> **Exercise goal**: Nothing but the lines from the one containing "lunettes/rouge [255, 26, 343, 89] -> none" through the one containing "beignet/blanc [476, 42, 563, 105]", both included, should be given again, each exactly as written below.
'''
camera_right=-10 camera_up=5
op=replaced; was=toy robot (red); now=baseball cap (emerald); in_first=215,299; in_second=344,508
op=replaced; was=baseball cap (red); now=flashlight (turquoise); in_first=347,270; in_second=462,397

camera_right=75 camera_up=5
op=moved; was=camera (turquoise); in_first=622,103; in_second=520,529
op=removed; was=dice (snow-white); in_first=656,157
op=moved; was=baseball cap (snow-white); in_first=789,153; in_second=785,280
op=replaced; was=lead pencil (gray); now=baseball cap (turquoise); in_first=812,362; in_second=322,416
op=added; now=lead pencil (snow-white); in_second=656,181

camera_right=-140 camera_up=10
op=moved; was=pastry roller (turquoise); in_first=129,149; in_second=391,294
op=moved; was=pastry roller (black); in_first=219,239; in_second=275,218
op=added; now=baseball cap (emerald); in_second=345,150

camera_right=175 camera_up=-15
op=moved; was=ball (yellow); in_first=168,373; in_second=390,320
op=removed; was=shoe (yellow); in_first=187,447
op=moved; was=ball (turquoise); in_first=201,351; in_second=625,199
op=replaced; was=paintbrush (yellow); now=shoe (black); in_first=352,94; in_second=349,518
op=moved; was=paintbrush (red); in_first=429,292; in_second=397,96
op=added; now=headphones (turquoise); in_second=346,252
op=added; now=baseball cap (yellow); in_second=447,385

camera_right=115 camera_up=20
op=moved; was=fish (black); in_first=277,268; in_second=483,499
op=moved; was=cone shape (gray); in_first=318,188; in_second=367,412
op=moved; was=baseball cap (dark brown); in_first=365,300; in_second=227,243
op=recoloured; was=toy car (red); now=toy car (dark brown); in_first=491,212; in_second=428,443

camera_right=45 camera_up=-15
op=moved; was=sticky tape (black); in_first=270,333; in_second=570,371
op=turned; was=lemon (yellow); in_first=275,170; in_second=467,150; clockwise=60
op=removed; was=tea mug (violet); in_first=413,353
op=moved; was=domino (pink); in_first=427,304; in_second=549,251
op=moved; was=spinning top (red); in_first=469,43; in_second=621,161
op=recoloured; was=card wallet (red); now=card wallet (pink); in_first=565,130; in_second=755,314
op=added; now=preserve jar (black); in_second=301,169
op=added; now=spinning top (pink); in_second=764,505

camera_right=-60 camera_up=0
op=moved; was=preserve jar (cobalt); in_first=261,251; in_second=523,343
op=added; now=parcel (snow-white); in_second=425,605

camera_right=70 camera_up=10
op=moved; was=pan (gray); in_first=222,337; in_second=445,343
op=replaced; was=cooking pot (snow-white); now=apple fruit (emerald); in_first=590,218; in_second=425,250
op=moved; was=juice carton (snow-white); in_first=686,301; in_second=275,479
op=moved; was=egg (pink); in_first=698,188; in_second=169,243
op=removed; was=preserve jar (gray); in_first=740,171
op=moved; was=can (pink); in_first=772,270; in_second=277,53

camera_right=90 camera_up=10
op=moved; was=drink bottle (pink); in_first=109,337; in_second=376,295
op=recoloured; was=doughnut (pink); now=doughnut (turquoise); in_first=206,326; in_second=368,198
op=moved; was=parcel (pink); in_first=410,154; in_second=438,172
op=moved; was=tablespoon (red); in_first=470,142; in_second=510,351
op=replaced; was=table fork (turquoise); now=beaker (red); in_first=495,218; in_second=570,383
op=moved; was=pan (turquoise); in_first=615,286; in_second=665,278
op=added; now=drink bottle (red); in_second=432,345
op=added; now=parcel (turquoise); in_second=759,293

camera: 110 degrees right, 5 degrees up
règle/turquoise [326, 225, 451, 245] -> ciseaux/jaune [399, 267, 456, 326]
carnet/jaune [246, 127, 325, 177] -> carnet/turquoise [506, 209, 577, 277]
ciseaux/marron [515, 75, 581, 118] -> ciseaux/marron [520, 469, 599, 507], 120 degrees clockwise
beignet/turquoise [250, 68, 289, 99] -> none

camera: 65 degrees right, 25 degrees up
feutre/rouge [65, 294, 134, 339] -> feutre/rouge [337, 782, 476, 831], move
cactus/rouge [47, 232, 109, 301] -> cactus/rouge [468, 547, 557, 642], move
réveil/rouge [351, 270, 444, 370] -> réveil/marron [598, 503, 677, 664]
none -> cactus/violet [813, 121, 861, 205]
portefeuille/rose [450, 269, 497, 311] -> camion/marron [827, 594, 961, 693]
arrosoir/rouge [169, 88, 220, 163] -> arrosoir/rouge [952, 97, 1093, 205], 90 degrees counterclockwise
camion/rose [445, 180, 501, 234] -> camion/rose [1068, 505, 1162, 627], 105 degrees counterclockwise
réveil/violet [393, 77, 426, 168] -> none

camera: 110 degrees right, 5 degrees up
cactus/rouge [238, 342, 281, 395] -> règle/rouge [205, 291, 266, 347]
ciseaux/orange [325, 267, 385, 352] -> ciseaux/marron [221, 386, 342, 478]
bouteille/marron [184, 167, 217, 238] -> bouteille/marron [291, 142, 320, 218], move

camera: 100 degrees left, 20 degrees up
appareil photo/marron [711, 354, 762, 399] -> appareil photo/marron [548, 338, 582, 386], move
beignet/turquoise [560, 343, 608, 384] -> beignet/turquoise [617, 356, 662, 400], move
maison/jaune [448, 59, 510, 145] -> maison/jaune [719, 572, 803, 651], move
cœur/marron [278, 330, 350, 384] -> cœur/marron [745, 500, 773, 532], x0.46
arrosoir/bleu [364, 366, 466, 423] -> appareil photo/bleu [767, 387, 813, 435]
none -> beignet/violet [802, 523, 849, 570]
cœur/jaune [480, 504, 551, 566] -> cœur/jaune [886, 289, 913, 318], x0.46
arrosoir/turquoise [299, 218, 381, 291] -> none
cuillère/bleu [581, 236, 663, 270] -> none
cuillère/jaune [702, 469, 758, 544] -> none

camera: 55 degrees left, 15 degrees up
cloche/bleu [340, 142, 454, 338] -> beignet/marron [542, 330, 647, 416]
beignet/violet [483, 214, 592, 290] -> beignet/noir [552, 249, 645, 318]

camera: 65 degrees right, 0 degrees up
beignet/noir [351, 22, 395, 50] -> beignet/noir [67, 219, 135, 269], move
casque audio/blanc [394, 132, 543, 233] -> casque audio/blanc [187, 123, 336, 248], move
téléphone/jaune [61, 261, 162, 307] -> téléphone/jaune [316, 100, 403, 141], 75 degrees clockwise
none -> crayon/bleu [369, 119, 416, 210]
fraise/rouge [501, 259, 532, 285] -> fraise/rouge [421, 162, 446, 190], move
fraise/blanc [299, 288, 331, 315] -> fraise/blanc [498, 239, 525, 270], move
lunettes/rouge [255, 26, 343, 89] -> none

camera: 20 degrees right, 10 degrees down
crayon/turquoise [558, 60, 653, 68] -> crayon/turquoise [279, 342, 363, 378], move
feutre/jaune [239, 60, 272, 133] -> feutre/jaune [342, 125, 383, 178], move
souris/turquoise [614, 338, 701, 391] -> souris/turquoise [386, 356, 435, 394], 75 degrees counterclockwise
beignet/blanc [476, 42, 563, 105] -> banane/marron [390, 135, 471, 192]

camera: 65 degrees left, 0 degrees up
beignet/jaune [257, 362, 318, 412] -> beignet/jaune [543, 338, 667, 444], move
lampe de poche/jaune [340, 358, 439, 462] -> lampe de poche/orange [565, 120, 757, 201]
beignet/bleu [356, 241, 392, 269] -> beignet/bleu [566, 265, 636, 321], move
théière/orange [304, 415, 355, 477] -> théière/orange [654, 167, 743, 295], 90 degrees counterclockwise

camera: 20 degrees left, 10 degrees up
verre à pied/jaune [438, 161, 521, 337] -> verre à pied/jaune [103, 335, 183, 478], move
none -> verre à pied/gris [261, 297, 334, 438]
'''
> **Response to this task**:
lunettes/rouge [255, 26, 343, 89] -> none

camera: 20 degrees right, 10 degrees down
crayon/turquoise [558, 60, 653, 68] -> crayon/turquoise [279, 342, 363, 378], move
feutre/jaune [239, 60, 272, 133] -> feutre/jaune [342, 125, 383, 178], move
souris/turquoise [614, 338, 701, 391] -> souris/turquoise [386, 356, 435, 394], 75 degrees counterclockwise
beignet/blanc [476, 42, 563, 105] -> banane/marron [390, 135, 471, 192]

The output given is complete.